(SUPPLIED DATA):
:::
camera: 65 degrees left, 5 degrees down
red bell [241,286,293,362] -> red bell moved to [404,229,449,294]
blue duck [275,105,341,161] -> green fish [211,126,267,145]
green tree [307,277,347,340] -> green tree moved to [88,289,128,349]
:::
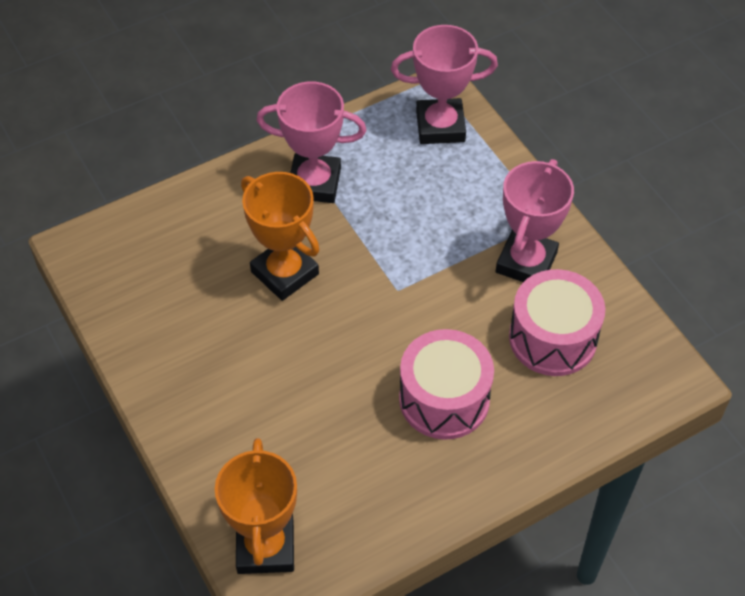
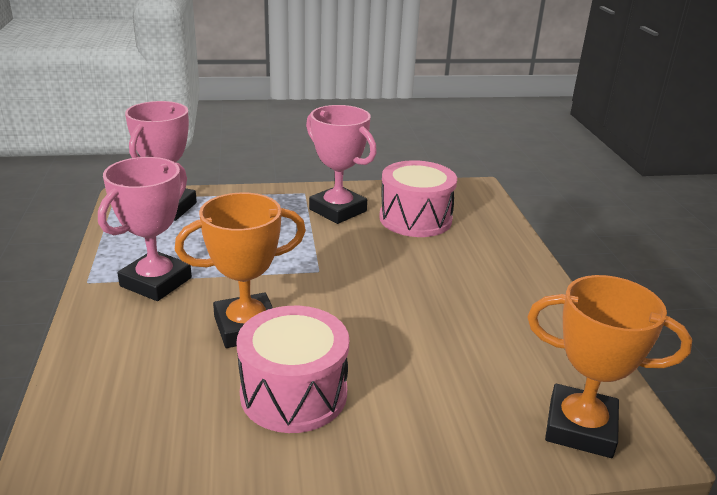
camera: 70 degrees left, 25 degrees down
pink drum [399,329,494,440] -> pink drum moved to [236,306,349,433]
:::
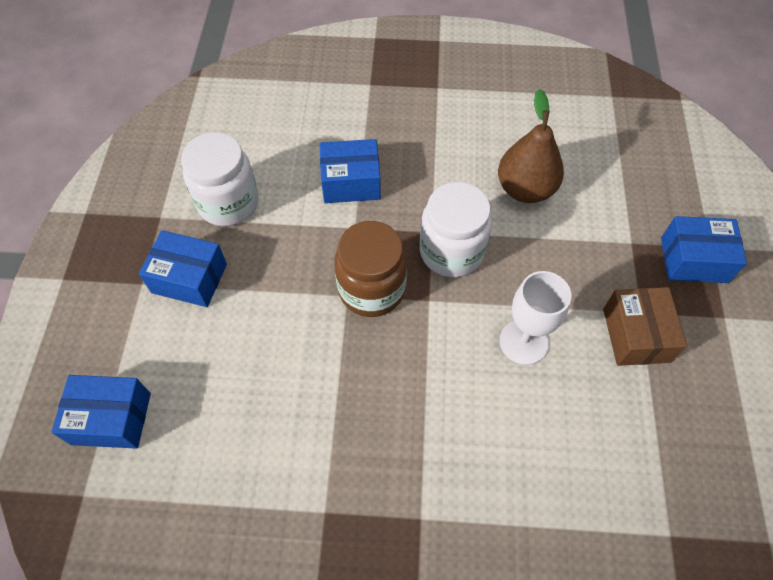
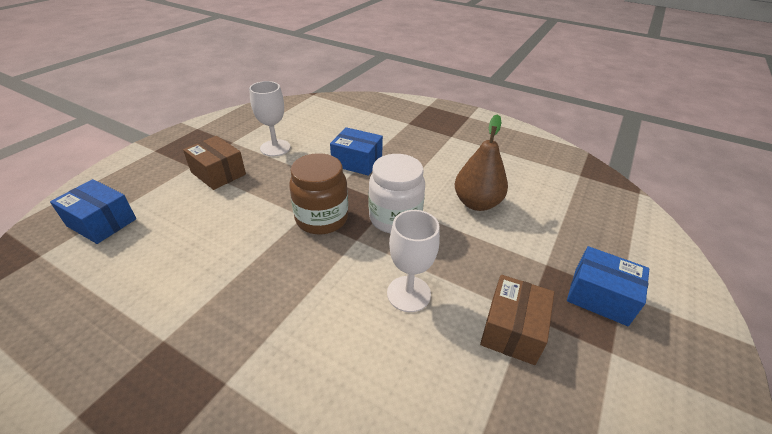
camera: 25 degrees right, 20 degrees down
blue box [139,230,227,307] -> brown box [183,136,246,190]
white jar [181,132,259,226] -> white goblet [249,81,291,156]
:::
(ABOUT THIS EXERCISE): Out of the listing above, reproduce exactly the lines from the one with "camera: 65 degrees left, 5 degrees down" up to and including the one with "green tree [307,277,347,340]".

(RESULT FOR THIS TASK):
camera: 65 degrees left, 5 degrees down
red bell [241,286,293,362] -> red bell moved to [404,229,449,294]
blue duck [275,105,341,161] -> green fish [211,126,267,145]
green tree [307,277,347,340] -> green tree moved to [88,289,128,349]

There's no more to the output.